Task instructions: Without the pictures, copy all of the data exactly.

Colored geometric primitive data:
───

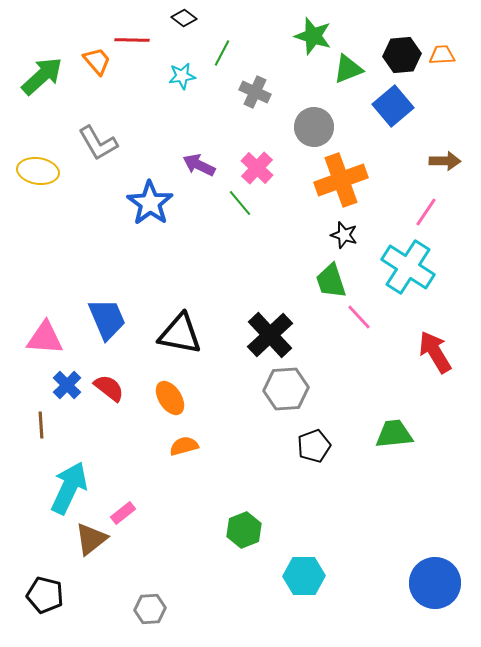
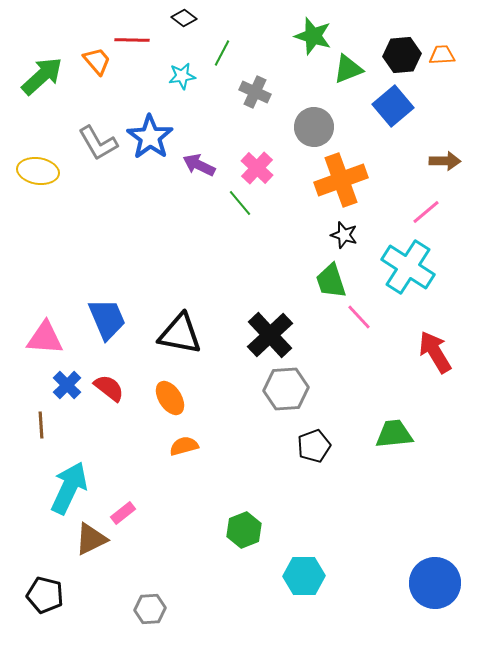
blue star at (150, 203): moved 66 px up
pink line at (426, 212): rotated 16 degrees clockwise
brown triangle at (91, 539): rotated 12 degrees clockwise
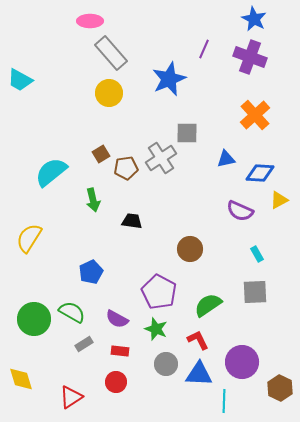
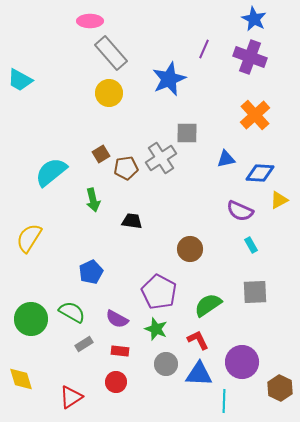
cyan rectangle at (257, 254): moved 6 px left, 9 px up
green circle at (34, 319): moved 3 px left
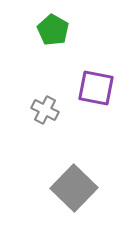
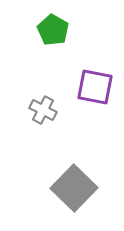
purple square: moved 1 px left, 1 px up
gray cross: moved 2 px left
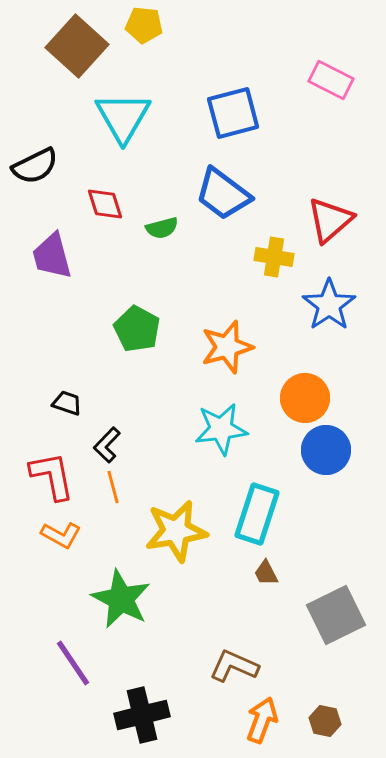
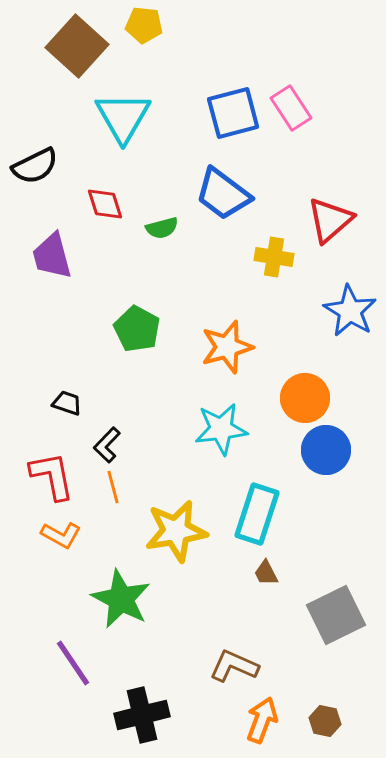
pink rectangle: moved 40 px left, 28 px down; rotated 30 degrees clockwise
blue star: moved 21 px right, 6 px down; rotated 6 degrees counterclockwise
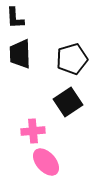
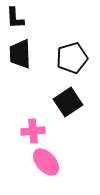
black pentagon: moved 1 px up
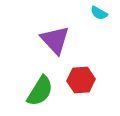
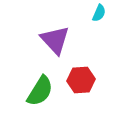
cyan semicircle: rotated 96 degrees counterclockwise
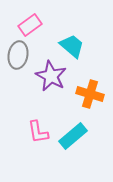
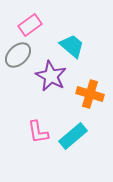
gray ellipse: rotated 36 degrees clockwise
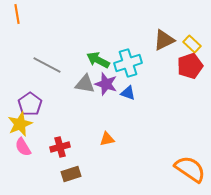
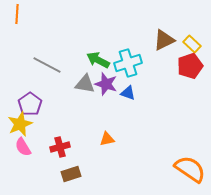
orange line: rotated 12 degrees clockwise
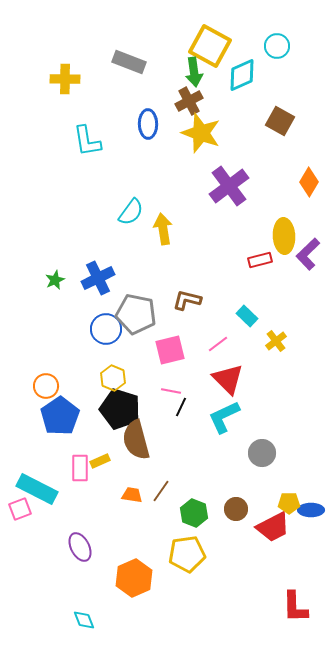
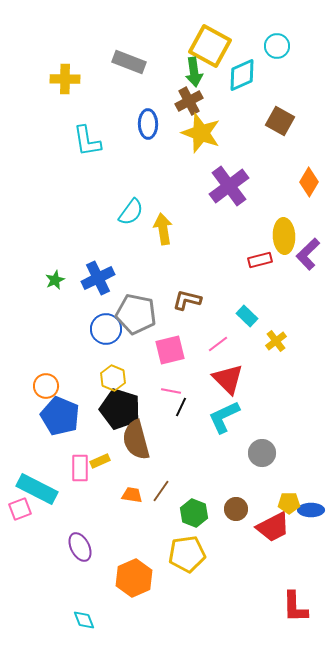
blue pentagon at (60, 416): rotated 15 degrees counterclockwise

───

Output below:
blue star at (150, 203): moved 66 px up
pink line at (426, 212): rotated 16 degrees clockwise
brown triangle at (91, 539): rotated 12 degrees clockwise
cyan rectangle at (257, 254): moved 6 px left, 9 px up
green circle at (34, 319): moved 3 px left
purple square: moved 1 px left, 1 px up
gray cross: moved 2 px left
pink rectangle: moved 40 px left, 28 px down; rotated 30 degrees clockwise
blue star: moved 21 px right, 6 px down; rotated 6 degrees counterclockwise
black pentagon: moved 1 px up
cyan semicircle: rotated 96 degrees counterclockwise
gray ellipse: rotated 36 degrees clockwise
orange line: rotated 12 degrees clockwise
blue pentagon at (60, 416): rotated 15 degrees counterclockwise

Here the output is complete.